──────── Dataset content ────────

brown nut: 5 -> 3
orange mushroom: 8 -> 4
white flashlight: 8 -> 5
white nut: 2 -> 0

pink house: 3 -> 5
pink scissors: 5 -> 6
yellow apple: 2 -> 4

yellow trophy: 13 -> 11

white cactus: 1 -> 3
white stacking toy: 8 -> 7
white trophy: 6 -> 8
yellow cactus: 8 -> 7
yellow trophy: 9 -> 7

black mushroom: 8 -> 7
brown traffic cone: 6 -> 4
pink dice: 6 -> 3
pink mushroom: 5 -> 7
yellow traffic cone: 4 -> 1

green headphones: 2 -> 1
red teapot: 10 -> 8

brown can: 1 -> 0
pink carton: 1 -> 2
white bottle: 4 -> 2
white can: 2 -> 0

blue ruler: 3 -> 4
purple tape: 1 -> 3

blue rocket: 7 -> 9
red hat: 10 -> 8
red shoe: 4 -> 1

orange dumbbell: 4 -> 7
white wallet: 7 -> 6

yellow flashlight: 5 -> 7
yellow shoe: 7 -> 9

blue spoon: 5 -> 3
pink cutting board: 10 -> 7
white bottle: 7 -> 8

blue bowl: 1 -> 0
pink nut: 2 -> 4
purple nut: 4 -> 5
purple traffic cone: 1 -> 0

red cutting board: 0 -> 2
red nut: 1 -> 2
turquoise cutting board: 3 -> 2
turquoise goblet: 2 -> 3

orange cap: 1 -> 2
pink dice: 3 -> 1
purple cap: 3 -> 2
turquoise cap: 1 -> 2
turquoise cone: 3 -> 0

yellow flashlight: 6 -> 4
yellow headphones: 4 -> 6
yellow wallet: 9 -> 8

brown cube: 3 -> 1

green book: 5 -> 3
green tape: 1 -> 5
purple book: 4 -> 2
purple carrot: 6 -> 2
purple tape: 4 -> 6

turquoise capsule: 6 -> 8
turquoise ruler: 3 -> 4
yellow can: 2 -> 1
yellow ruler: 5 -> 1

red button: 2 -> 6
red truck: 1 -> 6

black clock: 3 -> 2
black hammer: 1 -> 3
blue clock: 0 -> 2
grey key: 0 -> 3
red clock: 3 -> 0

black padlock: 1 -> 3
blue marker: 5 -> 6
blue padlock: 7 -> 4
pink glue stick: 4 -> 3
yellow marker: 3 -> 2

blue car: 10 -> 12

────────

### Directions for this task
Your output should be an exact copy of the lines from the top of the listing above to the line with "red teapot: 10 -> 8", both ends included.

### Exercise answer
brown nut: 5 -> 3
orange mushroom: 8 -> 4
white flashlight: 8 -> 5
white nut: 2 -> 0

pink house: 3 -> 5
pink scissors: 5 -> 6
yellow apple: 2 -> 4

yellow trophy: 13 -> 11

white cactus: 1 -> 3
white stacking toy: 8 -> 7
white trophy: 6 -> 8
yellow cactus: 8 -> 7
yellow trophy: 9 -> 7

black mushroom: 8 -> 7
brown traffic cone: 6 -> 4
pink dice: 6 -> 3
pink mushroom: 5 -> 7
yellow traffic cone: 4 -> 1

green headphones: 2 -> 1
red teapot: 10 -> 8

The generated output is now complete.